> _Exercise description_: Restate exactly, and only, the lines from the one containing "C114: 1nF (n10, n19) -> none" through the end of the entries, keeping both endpoints.

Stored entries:
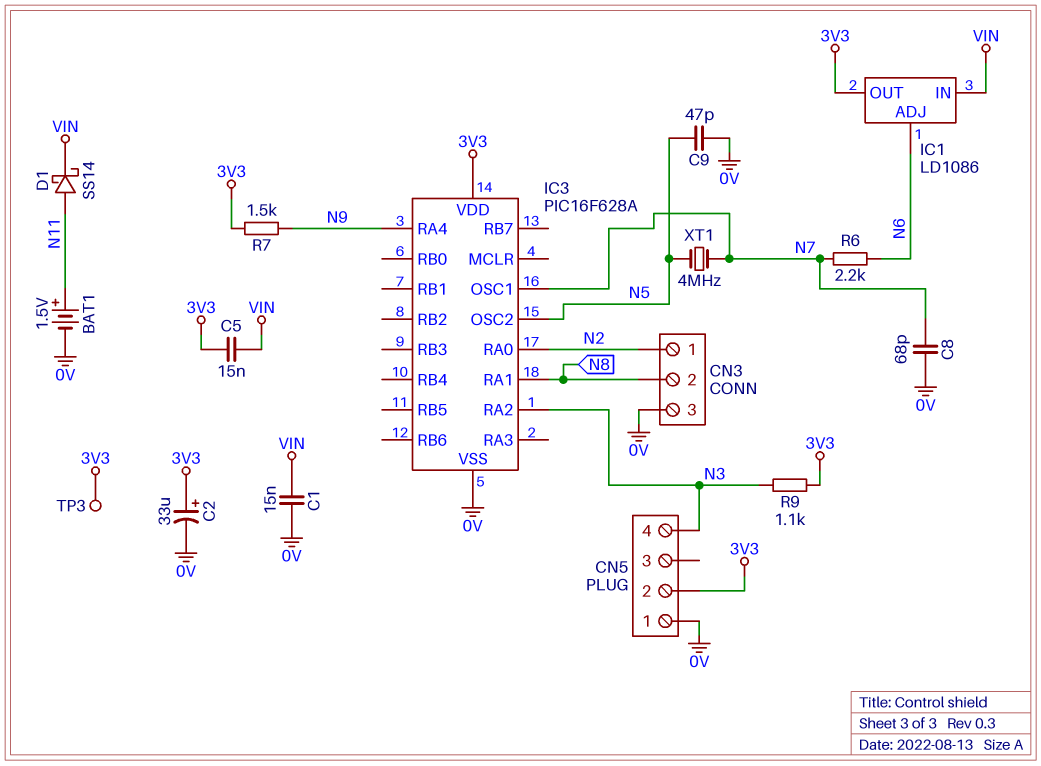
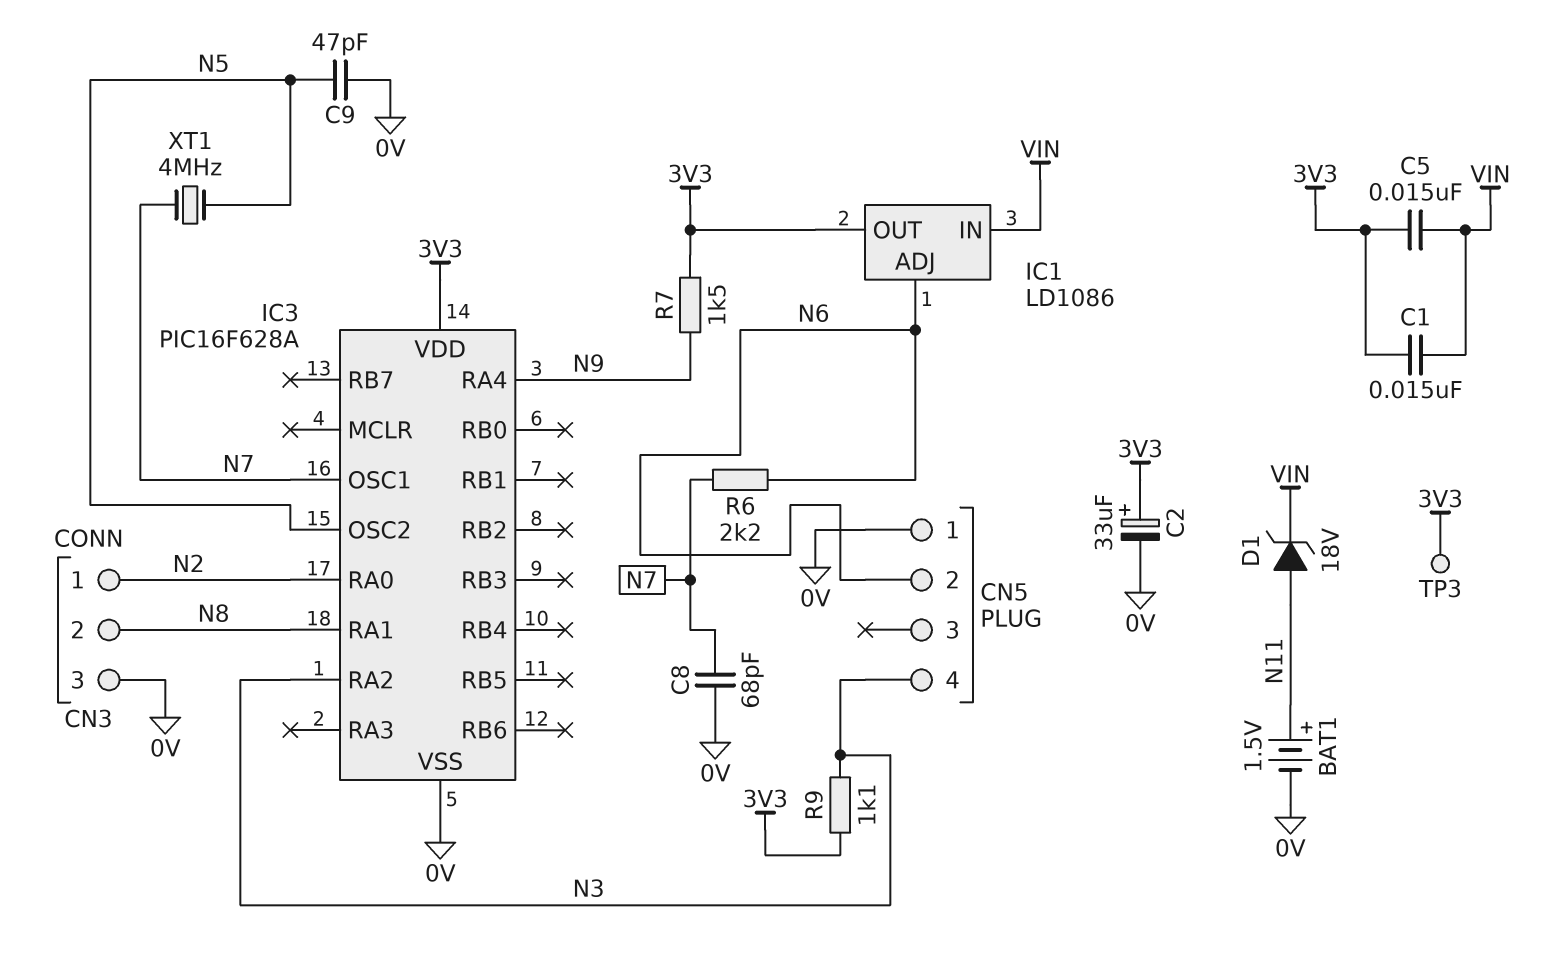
C1: 15nF (0V, VIN) -> 15nF (3V3, VIN)
CN5 pin 2: 3V3 -> N6
D1: schottky SS14 (A N11, K VIN) -> zener 18V (A N11, K VIN)

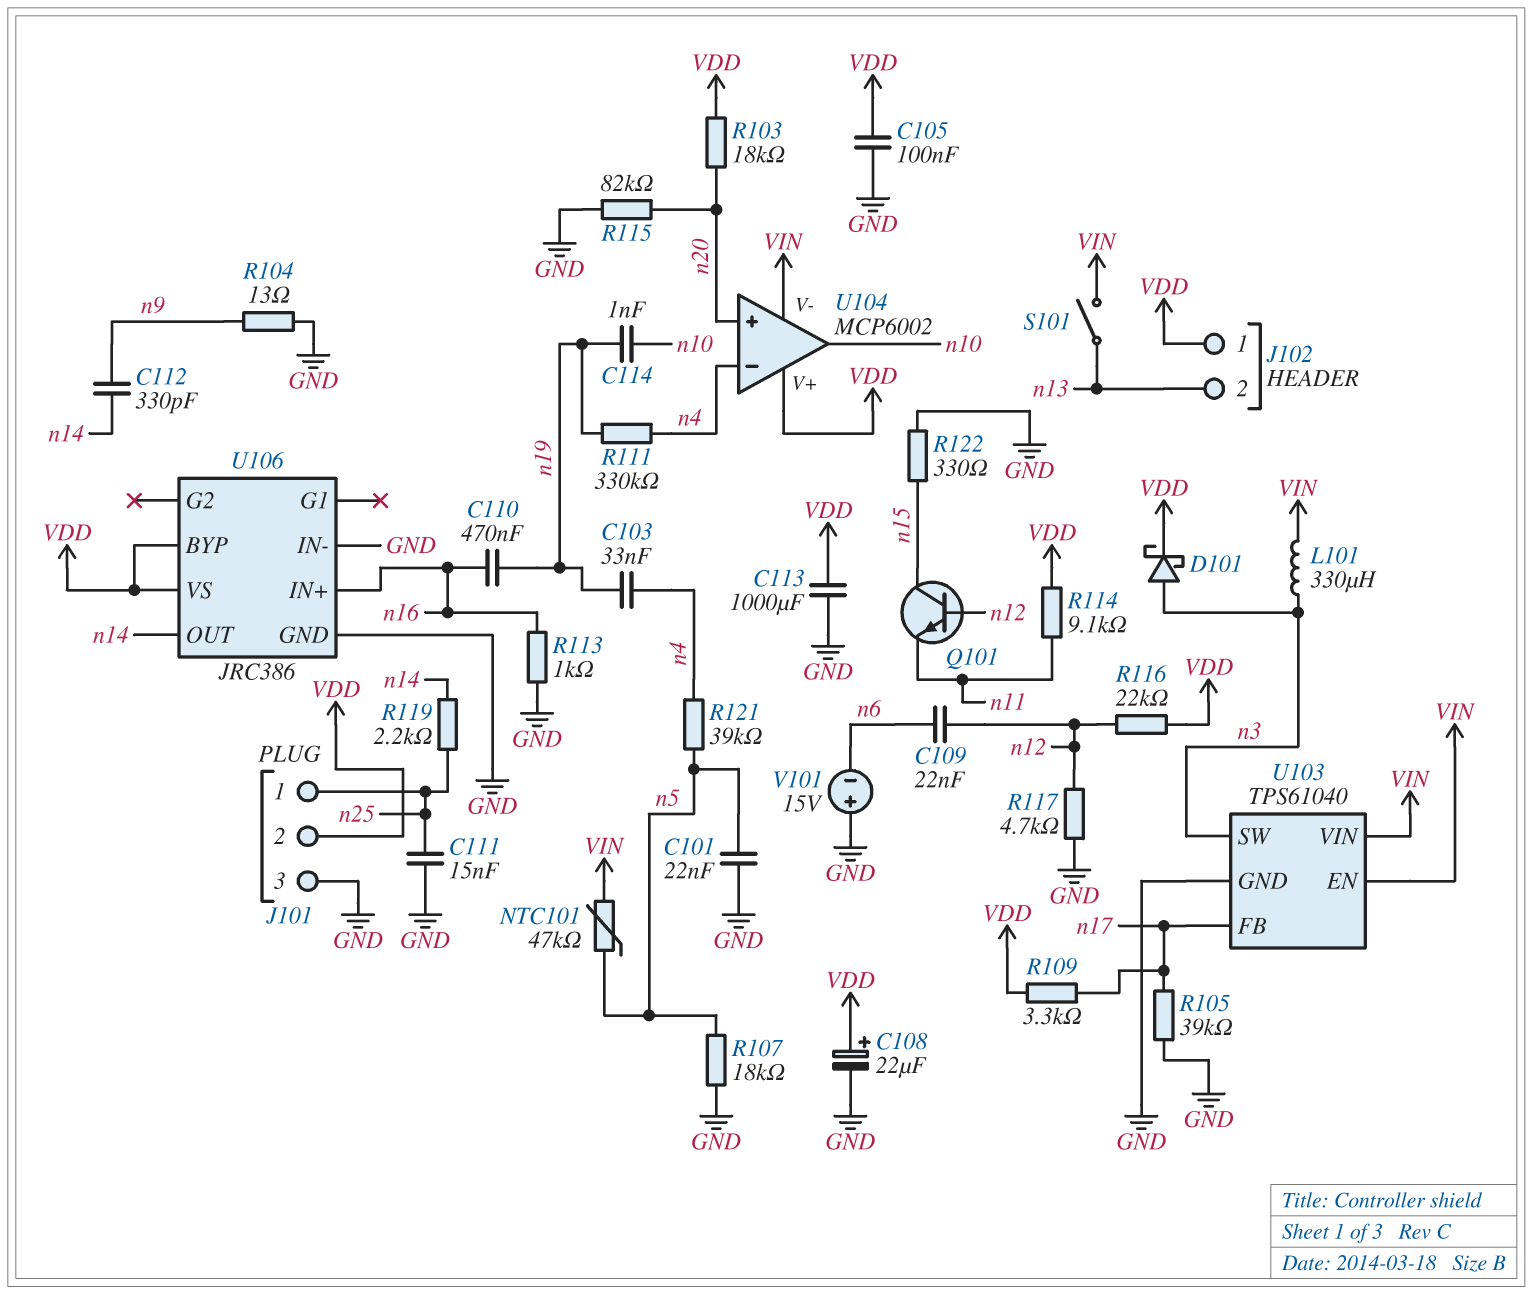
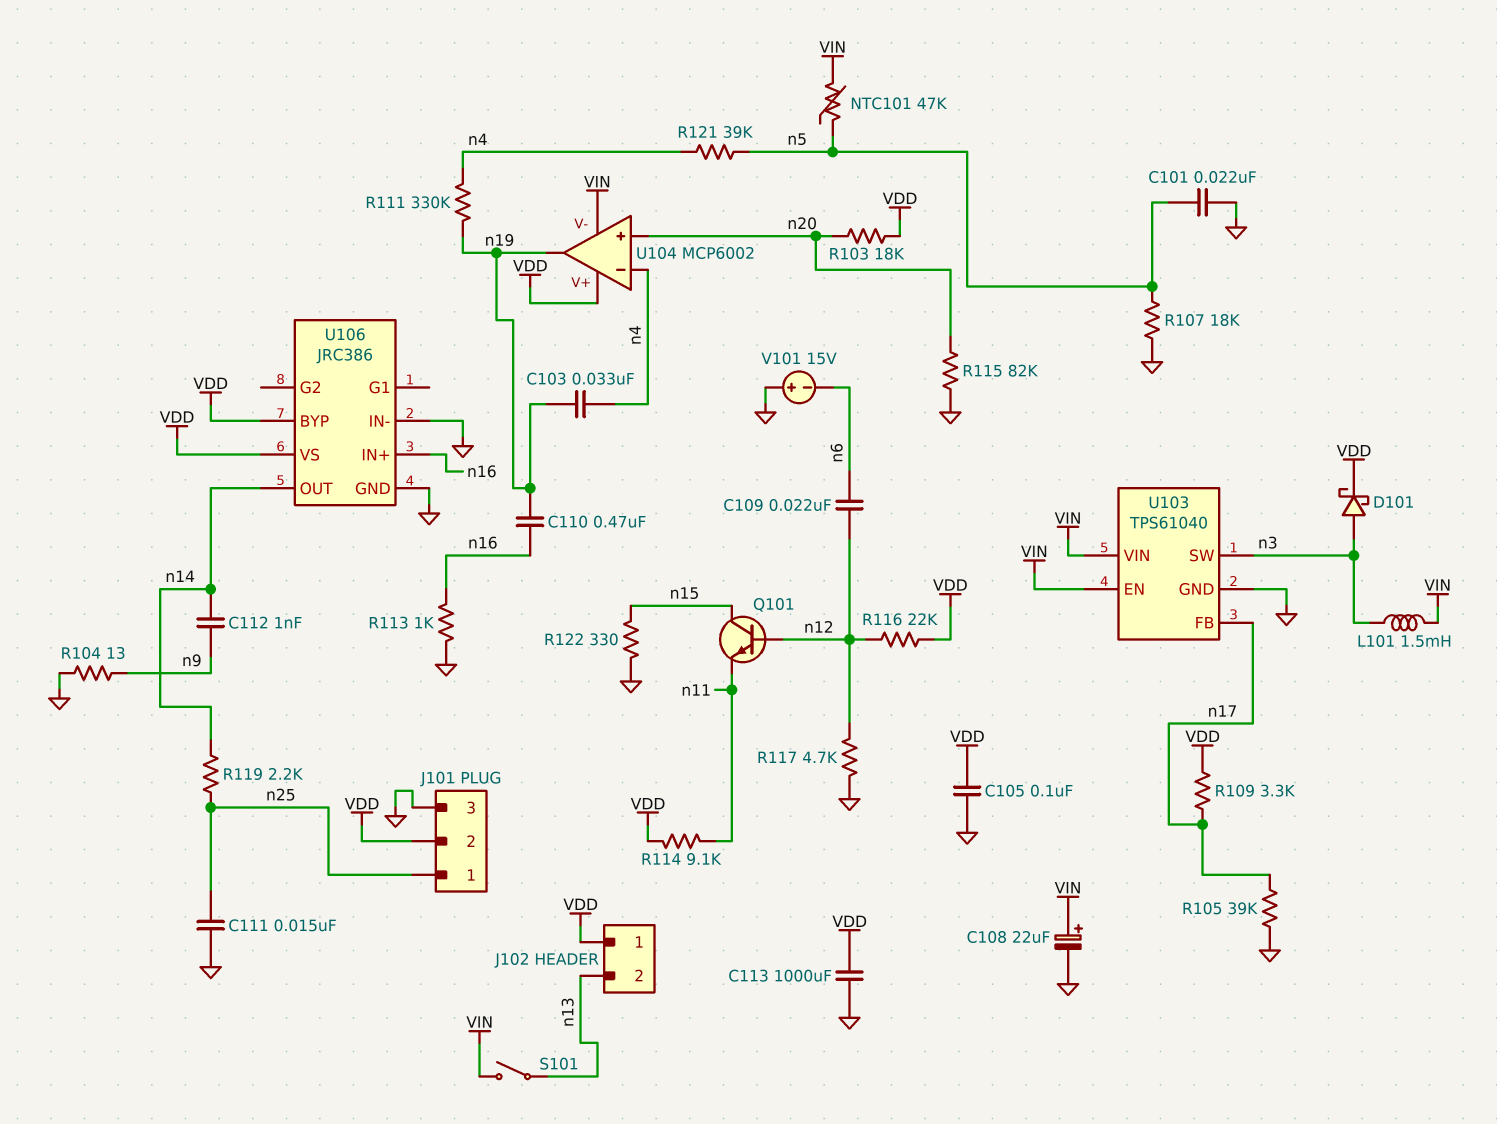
C108: 22uF (plus VDD, minus GND) -> 22uF (plus VIN, minus GND)
C112: 330pF (n9, n14) -> 1nF (n9, n14)
C114: 1nF (n10, n19) -> none
L101: 330uH (VIN, n3) -> 1.5mH (VIN, n3)
U104 pin out: n10 -> n19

> _Problem solution_:
C114: 1nF (n10, n19) -> none
L101: 330uH (VIN, n3) -> 1.5mH (VIN, n3)
U104 pin out: n10 -> n19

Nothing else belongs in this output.